------ Provided records

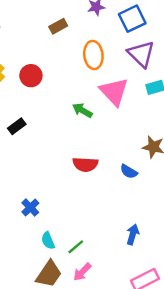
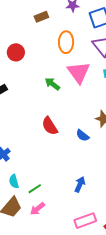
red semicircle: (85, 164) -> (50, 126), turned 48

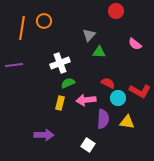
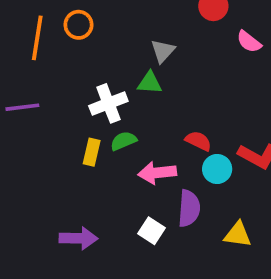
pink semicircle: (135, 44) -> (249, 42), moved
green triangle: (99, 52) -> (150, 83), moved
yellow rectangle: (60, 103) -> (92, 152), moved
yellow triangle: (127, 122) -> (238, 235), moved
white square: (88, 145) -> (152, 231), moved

------------
------ Provided records

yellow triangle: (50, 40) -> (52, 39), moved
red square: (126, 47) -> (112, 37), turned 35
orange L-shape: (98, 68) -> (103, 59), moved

------------

| Exercise directions |
Look above for the line with "red semicircle: (85, 164)", then print it and each line after it down to and including the line with "white square: (88, 145) -> (152, 231), moved". Leave out the pictures and keep the wording exact.

| Solution for this task |
red semicircle: (85, 164) -> (50, 126), turned 48

pink semicircle: (135, 44) -> (249, 42), moved
green triangle: (99, 52) -> (150, 83), moved
yellow rectangle: (60, 103) -> (92, 152), moved
yellow triangle: (127, 122) -> (238, 235), moved
white square: (88, 145) -> (152, 231), moved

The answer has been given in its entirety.